***** Material provided
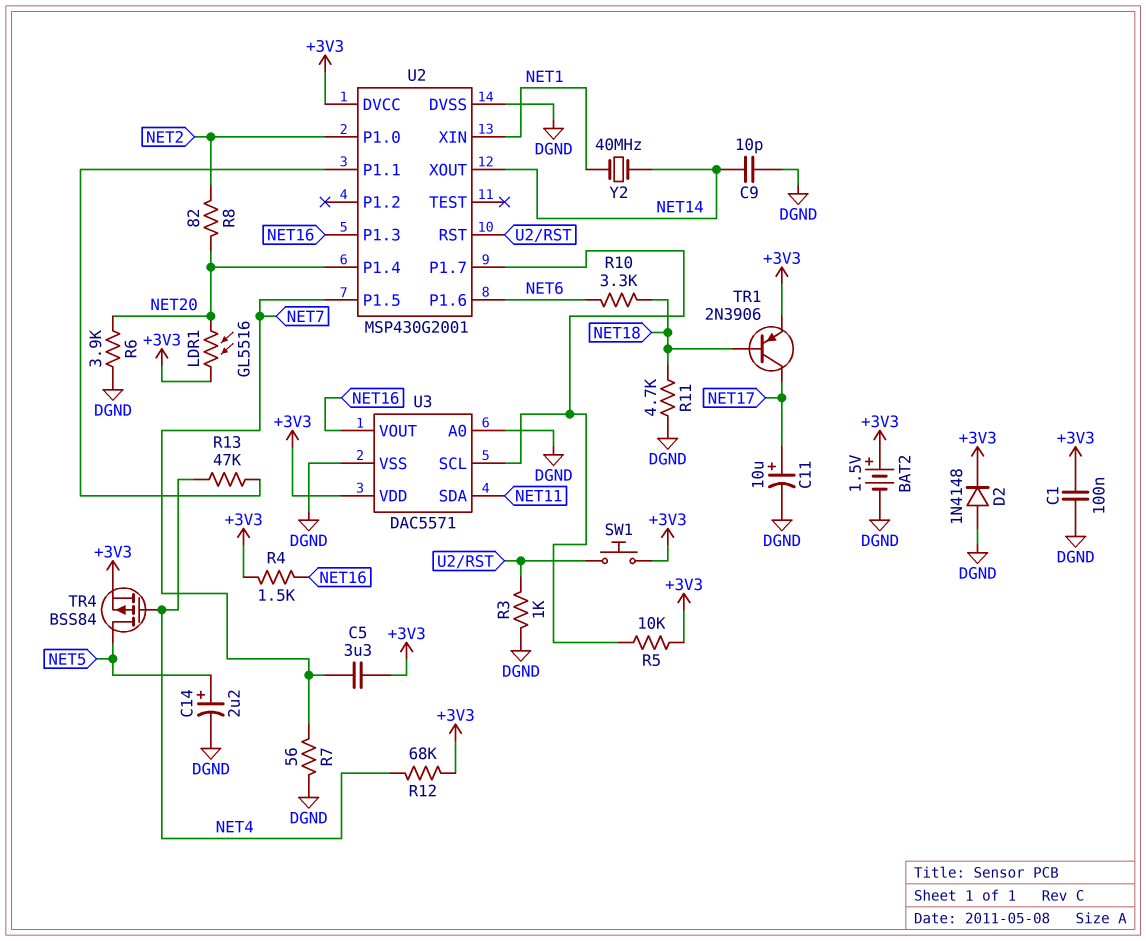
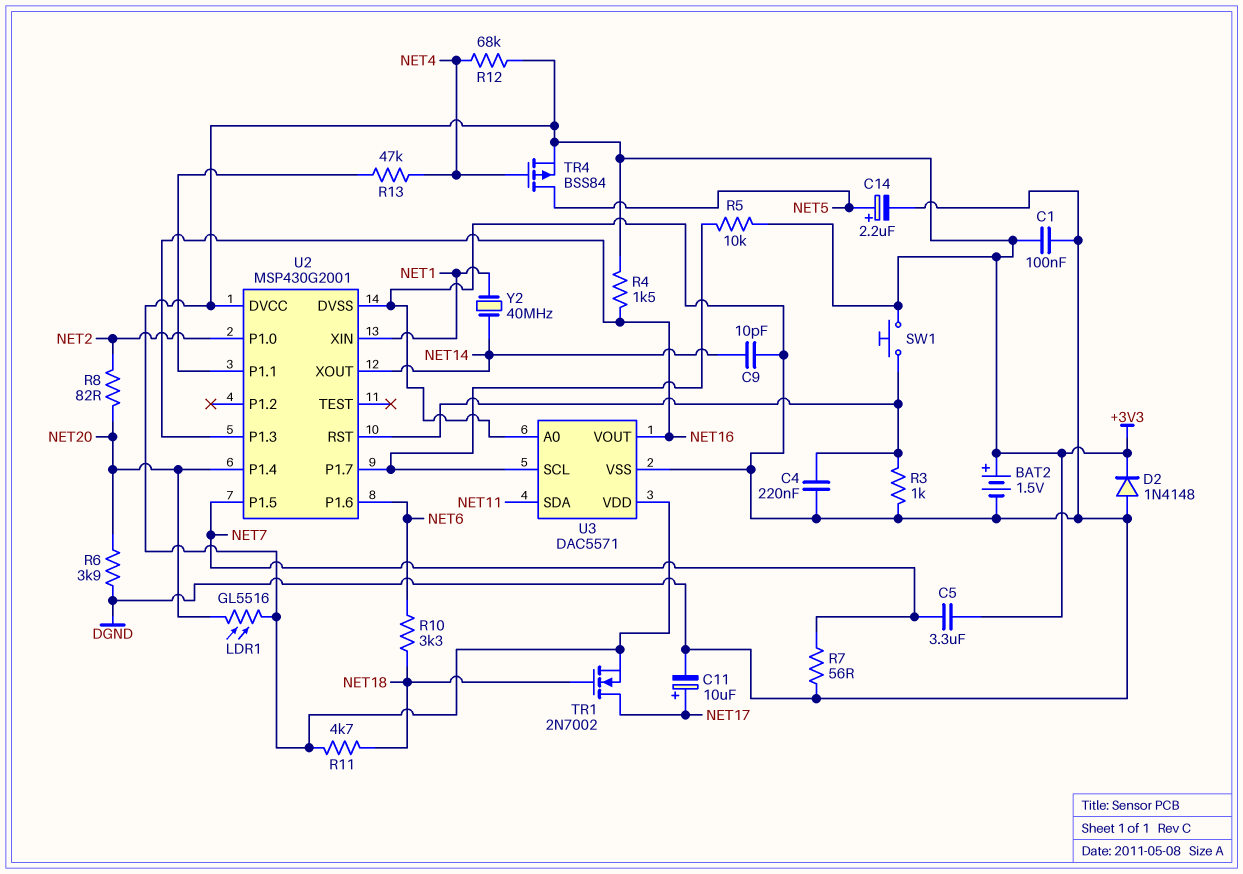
C4: none -> 220nF (DGND, U2/RST)
R11: 4.7k (DGND, NET18) -> 4.7k (+3V3, NET18)
TR1: PNP 2N3906 (B NET18, C NET17, E +3V3) -> NMOS 2N7002 (G NET18, D NET17, S +3V3)

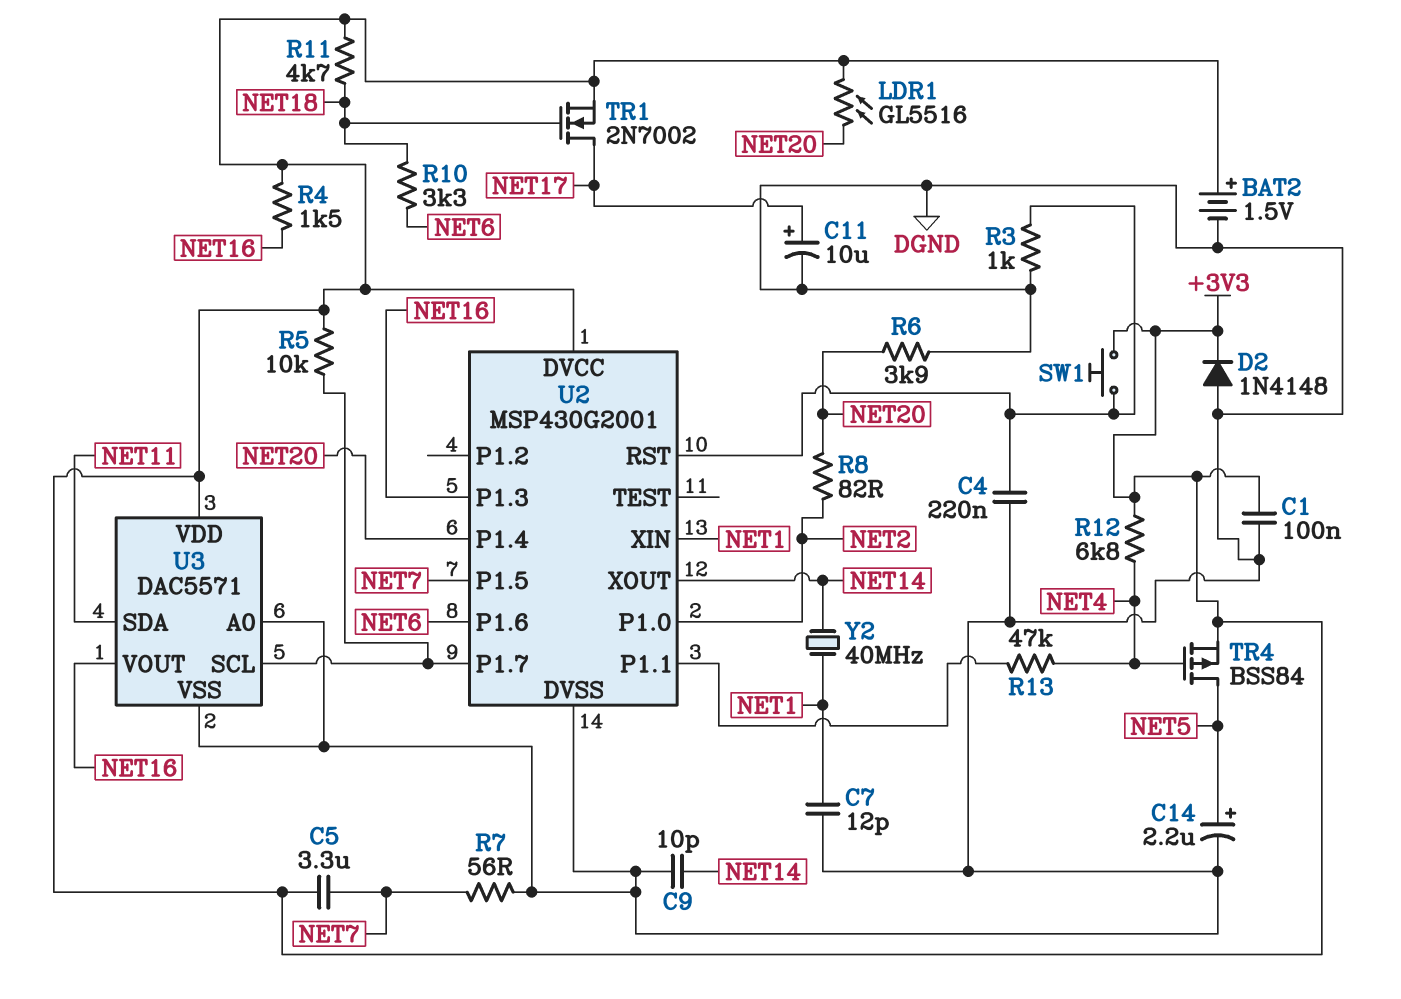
C7: none -> 12pF (DGND, NET1)
R12: 68k (+3V3, NET4) -> 6.8k (+3V3, NET4)

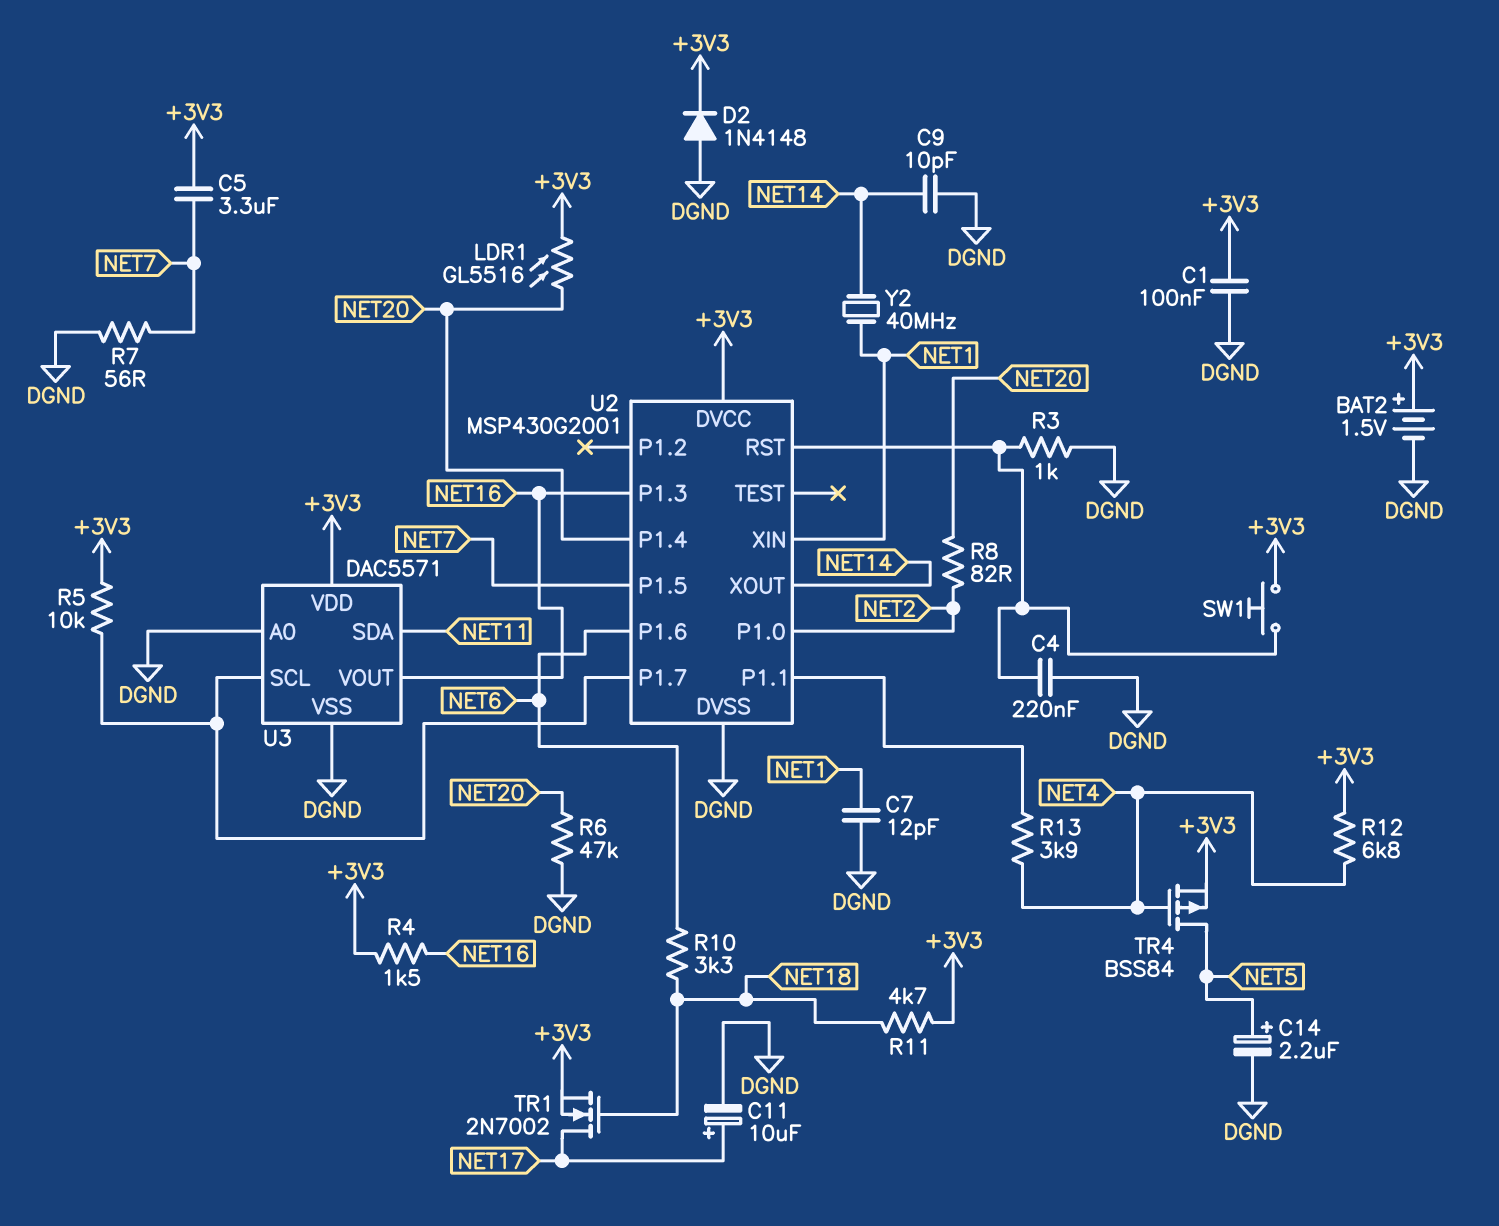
R6: 3.9k (DGND, NET20) -> 47k (DGND, NET20)
R13: 47k (NET4, U2/P1.1) -> 3.9k (NET4, U2/P1.1)

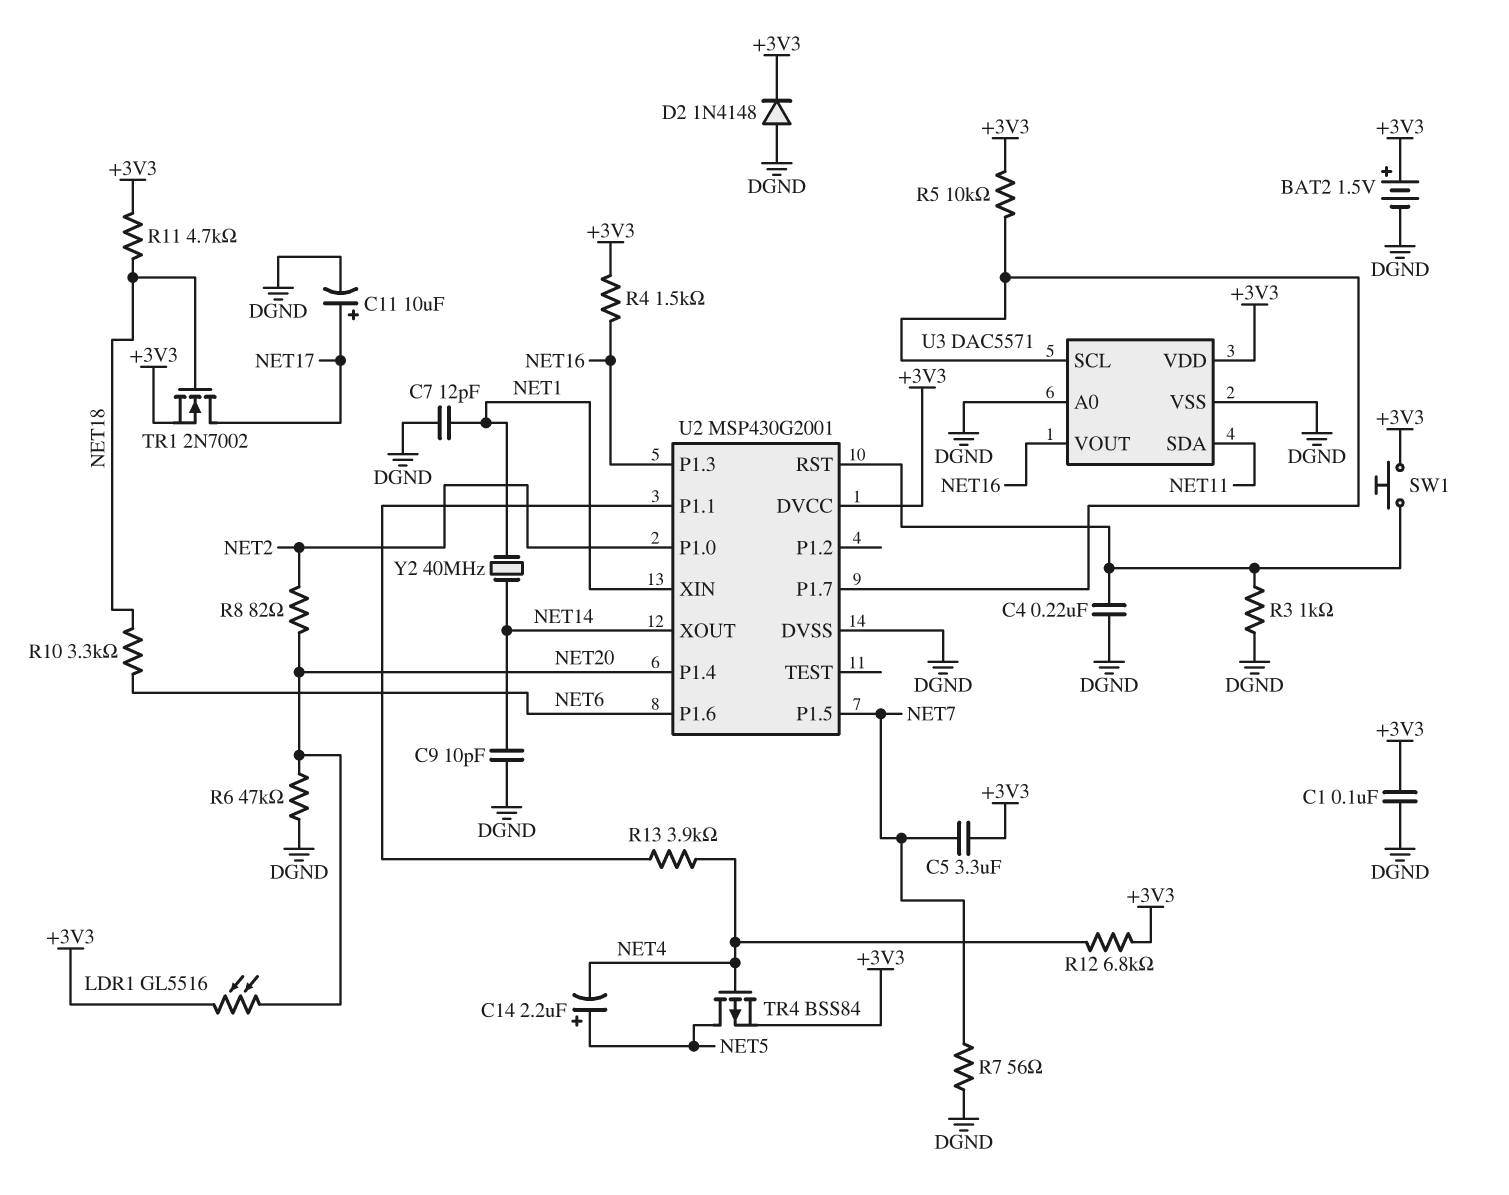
C14: 2.2uF (plus NET5, minus DGND) -> 2.2uF (plus NET5, minus NET4)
**********
The copy should hold every entry above word for word and none of the pictures.

* _Solution_:
C4: none -> 220nF (DGND, U2/RST)
R11: 4.7k (DGND, NET18) -> 4.7k (+3V3, NET18)
TR1: PNP 2N3906 (B NET18, C NET17, E +3V3) -> NMOS 2N7002 (G NET18, D NET17, S +3V3)

C7: none -> 12pF (DGND, NET1)
R12: 68k (+3V3, NET4) -> 6.8k (+3V3, NET4)

R6: 3.9k (DGND, NET20) -> 47k (DGND, NET20)
R13: 47k (NET4, U2/P1.1) -> 3.9k (NET4, U2/P1.1)

C14: 2.2uF (plus NET5, minus DGND) -> 2.2uF (plus NET5, minus NET4)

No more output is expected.